▶ DATA
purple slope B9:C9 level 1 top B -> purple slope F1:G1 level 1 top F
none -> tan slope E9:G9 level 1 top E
==
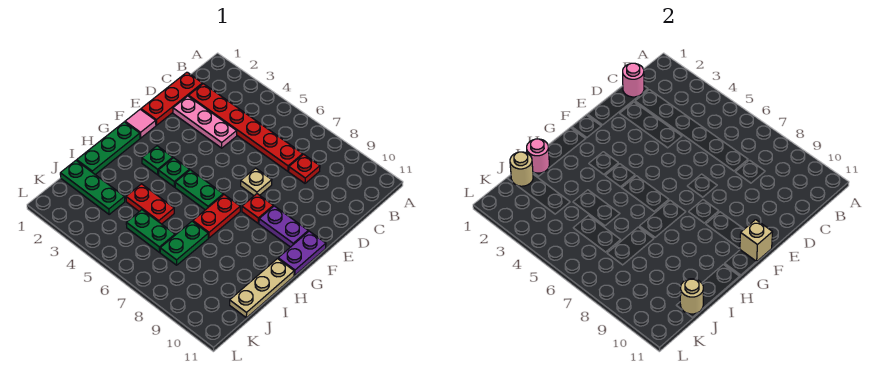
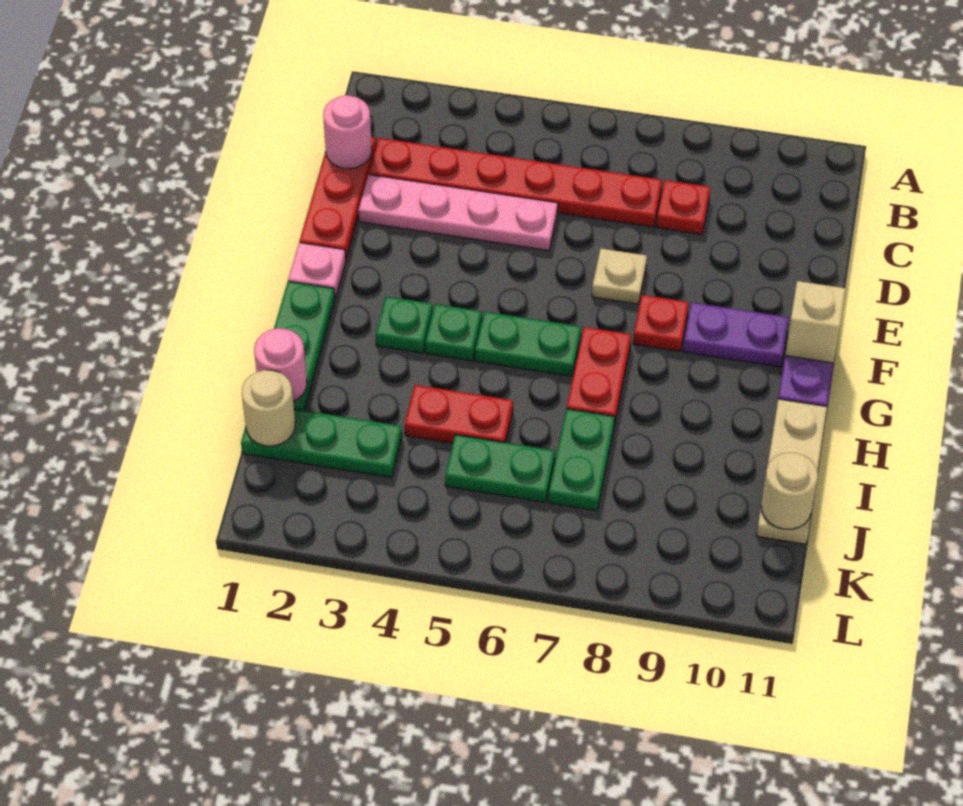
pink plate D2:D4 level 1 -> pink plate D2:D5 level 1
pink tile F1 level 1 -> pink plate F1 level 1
--
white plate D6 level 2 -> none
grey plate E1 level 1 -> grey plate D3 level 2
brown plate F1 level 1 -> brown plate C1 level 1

▶ ABOUT THIS TASK
Copy the stretch of the records above that runs from the line with "purple slope B9:C9" through the line with "none -> tan slope E9:G9 level 1 top E". Both end lines belong in the copy, and nothing else does.

▶ TASK SOLUTION
purple slope B9:C9 level 1 top B -> purple slope F1:G1 level 1 top F
none -> tan slope E9:G9 level 1 top E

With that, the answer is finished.